_TO DO_
Copy the notation in every item word for word, without including the pictures.

=== EXCERPTED RECORDS ===

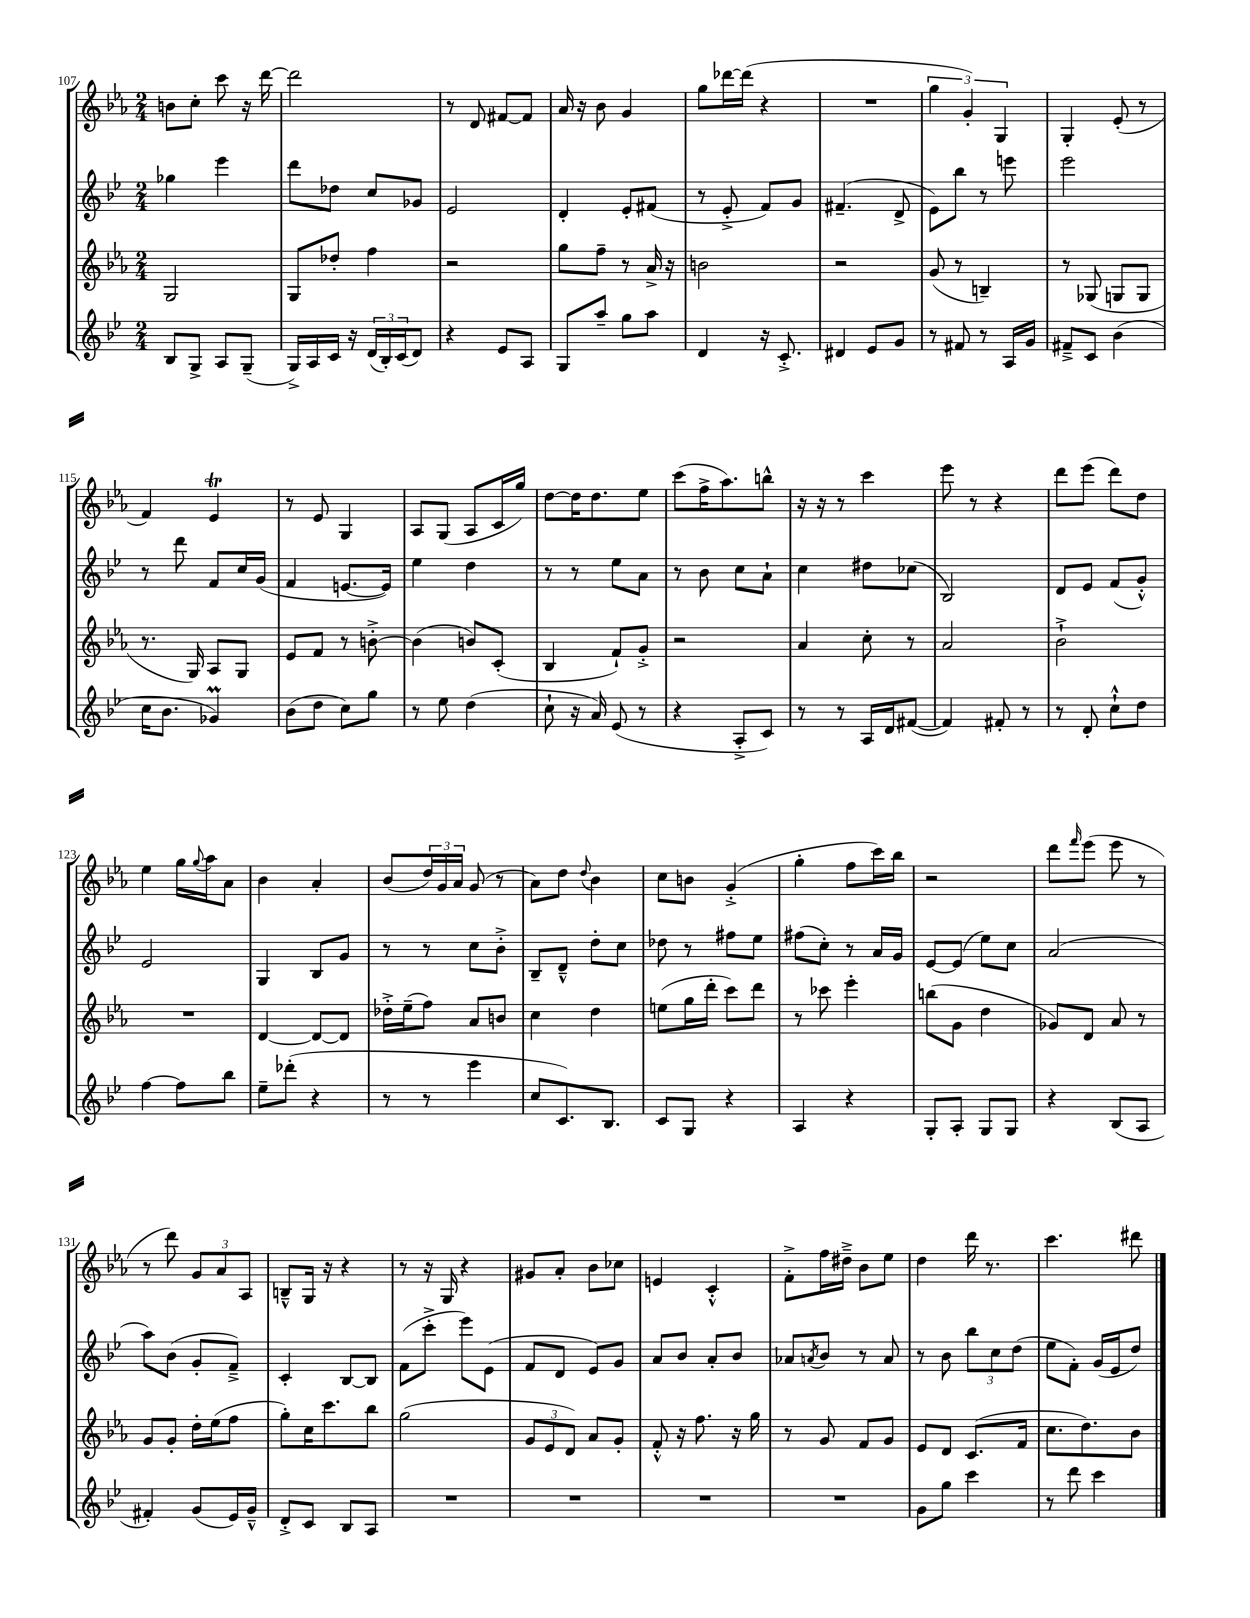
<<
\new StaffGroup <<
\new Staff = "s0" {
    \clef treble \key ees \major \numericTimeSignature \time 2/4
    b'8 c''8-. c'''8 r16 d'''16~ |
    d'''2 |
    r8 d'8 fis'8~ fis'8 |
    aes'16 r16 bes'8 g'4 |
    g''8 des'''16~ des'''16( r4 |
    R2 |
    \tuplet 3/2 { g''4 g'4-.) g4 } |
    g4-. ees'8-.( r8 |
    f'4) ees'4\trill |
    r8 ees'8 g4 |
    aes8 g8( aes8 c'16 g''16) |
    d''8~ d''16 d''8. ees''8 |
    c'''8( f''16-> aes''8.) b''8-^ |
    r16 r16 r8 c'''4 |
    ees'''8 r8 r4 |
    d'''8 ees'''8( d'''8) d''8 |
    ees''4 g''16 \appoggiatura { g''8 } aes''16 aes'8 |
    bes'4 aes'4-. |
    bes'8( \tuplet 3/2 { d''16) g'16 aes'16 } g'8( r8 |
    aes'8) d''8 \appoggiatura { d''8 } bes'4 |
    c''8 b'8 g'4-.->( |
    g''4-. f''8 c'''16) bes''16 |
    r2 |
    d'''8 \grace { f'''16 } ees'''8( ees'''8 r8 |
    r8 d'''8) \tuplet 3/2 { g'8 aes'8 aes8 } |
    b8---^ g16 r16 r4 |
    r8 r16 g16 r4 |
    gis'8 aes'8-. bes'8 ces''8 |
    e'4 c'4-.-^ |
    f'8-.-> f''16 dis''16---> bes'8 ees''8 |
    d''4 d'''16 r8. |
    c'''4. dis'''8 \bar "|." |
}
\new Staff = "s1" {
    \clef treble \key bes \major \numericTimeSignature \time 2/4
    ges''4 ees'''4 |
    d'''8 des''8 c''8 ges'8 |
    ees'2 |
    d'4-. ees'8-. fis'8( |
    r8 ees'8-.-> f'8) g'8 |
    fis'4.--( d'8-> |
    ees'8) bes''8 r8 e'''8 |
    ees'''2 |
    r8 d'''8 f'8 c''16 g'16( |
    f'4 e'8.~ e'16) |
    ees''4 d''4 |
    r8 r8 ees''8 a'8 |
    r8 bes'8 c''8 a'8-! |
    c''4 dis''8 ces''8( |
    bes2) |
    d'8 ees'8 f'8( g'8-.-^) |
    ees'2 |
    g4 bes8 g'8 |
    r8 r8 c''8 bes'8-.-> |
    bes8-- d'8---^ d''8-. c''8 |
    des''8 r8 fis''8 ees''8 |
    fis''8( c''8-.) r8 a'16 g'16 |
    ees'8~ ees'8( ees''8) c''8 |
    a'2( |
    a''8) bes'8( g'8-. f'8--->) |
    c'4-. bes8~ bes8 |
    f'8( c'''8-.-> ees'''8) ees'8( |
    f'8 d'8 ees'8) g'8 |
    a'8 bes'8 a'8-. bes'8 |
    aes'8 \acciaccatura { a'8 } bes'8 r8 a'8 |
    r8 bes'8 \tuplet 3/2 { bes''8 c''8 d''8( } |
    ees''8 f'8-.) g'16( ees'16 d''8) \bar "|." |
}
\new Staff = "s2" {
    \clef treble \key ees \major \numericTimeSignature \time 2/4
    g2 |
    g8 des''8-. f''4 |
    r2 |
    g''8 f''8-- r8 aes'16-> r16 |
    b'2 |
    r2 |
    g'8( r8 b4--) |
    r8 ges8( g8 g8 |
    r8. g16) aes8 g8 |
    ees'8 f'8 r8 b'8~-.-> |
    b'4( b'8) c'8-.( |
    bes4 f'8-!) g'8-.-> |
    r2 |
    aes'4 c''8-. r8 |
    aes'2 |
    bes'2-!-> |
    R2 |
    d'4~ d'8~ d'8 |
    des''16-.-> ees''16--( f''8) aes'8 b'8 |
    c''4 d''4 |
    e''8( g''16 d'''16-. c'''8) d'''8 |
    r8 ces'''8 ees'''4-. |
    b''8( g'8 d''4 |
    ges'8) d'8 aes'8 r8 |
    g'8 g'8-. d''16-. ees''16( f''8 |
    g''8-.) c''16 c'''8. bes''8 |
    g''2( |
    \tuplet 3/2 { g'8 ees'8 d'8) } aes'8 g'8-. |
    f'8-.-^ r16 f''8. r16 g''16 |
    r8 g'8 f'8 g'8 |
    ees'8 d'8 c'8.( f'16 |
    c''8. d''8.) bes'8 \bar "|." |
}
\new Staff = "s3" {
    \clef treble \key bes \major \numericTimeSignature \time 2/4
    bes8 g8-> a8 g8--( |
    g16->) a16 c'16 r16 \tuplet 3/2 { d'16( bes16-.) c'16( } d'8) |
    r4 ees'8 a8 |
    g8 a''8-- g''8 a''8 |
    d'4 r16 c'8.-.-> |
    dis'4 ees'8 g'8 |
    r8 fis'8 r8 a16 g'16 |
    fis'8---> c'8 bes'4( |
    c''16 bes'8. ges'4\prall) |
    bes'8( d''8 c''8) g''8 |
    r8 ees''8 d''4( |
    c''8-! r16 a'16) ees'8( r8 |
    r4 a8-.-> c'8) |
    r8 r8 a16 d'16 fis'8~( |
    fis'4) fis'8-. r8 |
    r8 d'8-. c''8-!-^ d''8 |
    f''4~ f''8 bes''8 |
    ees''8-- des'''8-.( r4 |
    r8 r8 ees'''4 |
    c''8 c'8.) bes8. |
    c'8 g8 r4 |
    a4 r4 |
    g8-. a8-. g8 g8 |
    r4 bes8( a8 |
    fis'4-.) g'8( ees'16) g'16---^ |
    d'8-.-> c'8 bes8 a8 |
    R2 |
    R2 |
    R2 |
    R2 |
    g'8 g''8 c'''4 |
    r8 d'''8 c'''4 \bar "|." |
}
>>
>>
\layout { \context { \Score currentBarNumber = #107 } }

===

_EXERCISE RESULT_
<<
\new StaffGroup <<
\new Staff = "s0" {
    \clef treble \key ees \major \numericTimeSignature \time 2/4
    b'8 c''8-. c'''8 r16 d'''16~ |
    d'''2 |
    r8 d'8 fis'8~ fis'8 |
    aes'16 r16 bes'8 g'4 |
    g''8 des'''16~ des'''16( r4 |
    R2 |
    \tuplet 3/2 { g''4 g'4-.) g4 } |
    g4-. ees'8-.( r8 |
    f'4) ees'4\trill |
    r8 ees'8 g4 |
    aes8 g8( aes8 c'16 g''16) |
    d''8~ d''16 d''8. ees''8 |
    c'''8( f''16-> aes''8.) b''8-^ |
    r16 r16 r8 c'''4 |
    ees'''8 r8 r4 |
    d'''8 ees'''8( d'''8) d''8 |
    ees''4 g''16 \appoggiatura { g''8 } aes''16 aes'8 |
    bes'4 aes'4-. |
    bes'8( \tuplet 3/2 { d''16) g'16 aes'16 } g'8( r8 |
    aes'8) d''8 \appoggiatura { d''8 } bes'4 |
    c''8 b'8 g'4-.->( |
    g''4-. f''8 c'''16) bes''16 |
    r2 |
    d'''8 \grace { f'''16 } ees'''8( ees'''8 r8 |
    r8 d'''8) \tuplet 3/2 { g'8 aes'8 aes8 } |
    b8---^ g16 r16 r4 |
    r8 r16 g16 r4 |
    gis'8 aes'8-. bes'8 ces''8 |
    e'4 c'4-.-^ |
    f'8-.-> f''16 dis''16---> bes'8 ees''8 |
    d''4 d'''16 r8. |
    c'''4. dis'''8 \bar "|." |
}
\new Staff = "s1" {
    \clef treble \key bes \major \numericTimeSignature \time 2/4
    ges''4 ees'''4 |
    d'''8 des''8 c''8 ges'8 |
    ees'2 |
    d'4-. ees'8-. fis'8( |
    r8 ees'8-.-> f'8) g'8 |
    fis'4.--( d'8-> |
    ees'8) bes''8 r8 e'''8 |
    ees'''2 |
    r8 d'''8 f'8 c''16 g'16( |
    f'4 e'8.~ e'16) |
    ees''4 d''4 |
    r8 r8 ees''8 a'8 |
    r8 bes'8 c''8 a'8-! |
    c''4 dis''8 ces''8( |
    bes2) |
    d'8 ees'8 f'8( g'8-.-^) |
    ees'2 |
    g4 bes8 g'8 |
    r8 r8 c''8 bes'8-.-> |
    bes8-- d'8---^ d''8-. c''8 |
    des''8 r8 fis''8 ees''8 |
    fis''8( c''8-.) r8 a'16 g'16 |
    ees'8~ ees'8( ees''8) c''8 |
    a'2( |
    a''8) bes'8( g'8-. f'8--->) |
    c'4-. bes8~ bes8 |
    f'8( c'''8-.-> ees'''8) ees'8( |
    f'8 d'8 ees'8) g'8 |
    a'8 bes'8 a'8-. bes'8 |
    aes'8 \acciaccatura { a'8 } bes'8 r8 a'8 |
    r8 bes'8 \tuplet 3/2 { bes''8 c''8 d''8( } |
    ees''8 f'8-.) g'16( ees'16 d''8) \bar "|." |
}
\new Staff = "s2" {
    \clef treble \key ees \major \numericTimeSignature \time 2/4
    g2 |
    g8 des''8-. f''4 |
    r2 |
    g''8 f''8-- r8 aes'16-> r16 |
    b'2 |
    r2 |
    g'8( r8 b4--) |
    r8 ges8( g8 g8 |
    r8. g16) aes8 g8 |
    ees'8 f'8 r8 b'8~-.-> |
    b'4( b'8) c'8-.( |
    bes4 f'8-!) g'8-.-> |
    r2 |
    aes'4 c''8-. r8 |
    aes'2 |
    bes'2-!-> |
    R2 |
    d'4~ d'8~ d'8 |
    des''16-.-> ees''16--( f''8) aes'8 b'8 |
    c''4 d''4 |
    e''8( g''16 d'''16-. c'''8) d'''8 |
    r8 ces'''8 ees'''4-. |
    b''8( g'8 d''4 |
    ges'8) d'8 aes'8 r8 |
    g'8 g'8-. d''16-. ees''16( f''8 |
    g''8-.) c''16 c'''8. bes''8 |
    g''2( |
    \tuplet 3/2 { g'8 ees'8 d'8) } aes'8 g'8-. |
    f'8-.-^ r16 f''8. r16 g''16 |
    r8 g'8 f'8 g'8 |
    ees'8 d'8 c'8.( f'16 |
    c''8. d''8.) bes'8 \bar "|." |
}
\new Staff = "s3" {
    \clef treble \key bes \major \numericTimeSignature \time 2/4
    bes8 g8-> a8 g8--( |
    g16->) a16 c'16 r16 \tuplet 3/2 { d'16( bes16-.) c'16( } d'8) |
    r4 ees'8 a8 |
    g8 a''8-- g''8 a''8 |
    d'4 r16 c'8.-.-> |
    dis'4 ees'8 g'8 |
    r8 fis'8 r8 a16 g'16 |
    fis'8---> c'8 bes'4( |
    c''16 bes'8. ges'4\prall) |
    bes'8( d''8 c''8) g''8 |
    r8 ees''8 d''4( |
    c''8-! r16 a'16) ees'8( r8 |
    r4 a8-.-> c'8) |
    r8 r8 a16 d'16 fis'8~( |
    fis'4) fis'8-. r8 |
    r8 d'8-. c''8-!-^ d''8 |
    f''4~ f''8 bes''8 |
    ees''8-- des'''8-.( r4 |
    r8 r8 ees'''4 |
    c''8 c'8.) bes8. |
    c'8 g8 r4 |
    a4 r4 |
    g8-. a8-. g8 g8 |
    r4 bes8( a8 |
    fis'4-.) g'8( ees'16) g'16---^ |
    d'8-.-> c'8 bes8 a8 |
    R2 |
    R2 |
    R2 |
    R2 |
    g'8 g''8 c'''4 |
    r8 d'''8 c'''4 \bar "|." |
}
>>
>>
\layout { \context { \Score currentBarNumber = #107 } }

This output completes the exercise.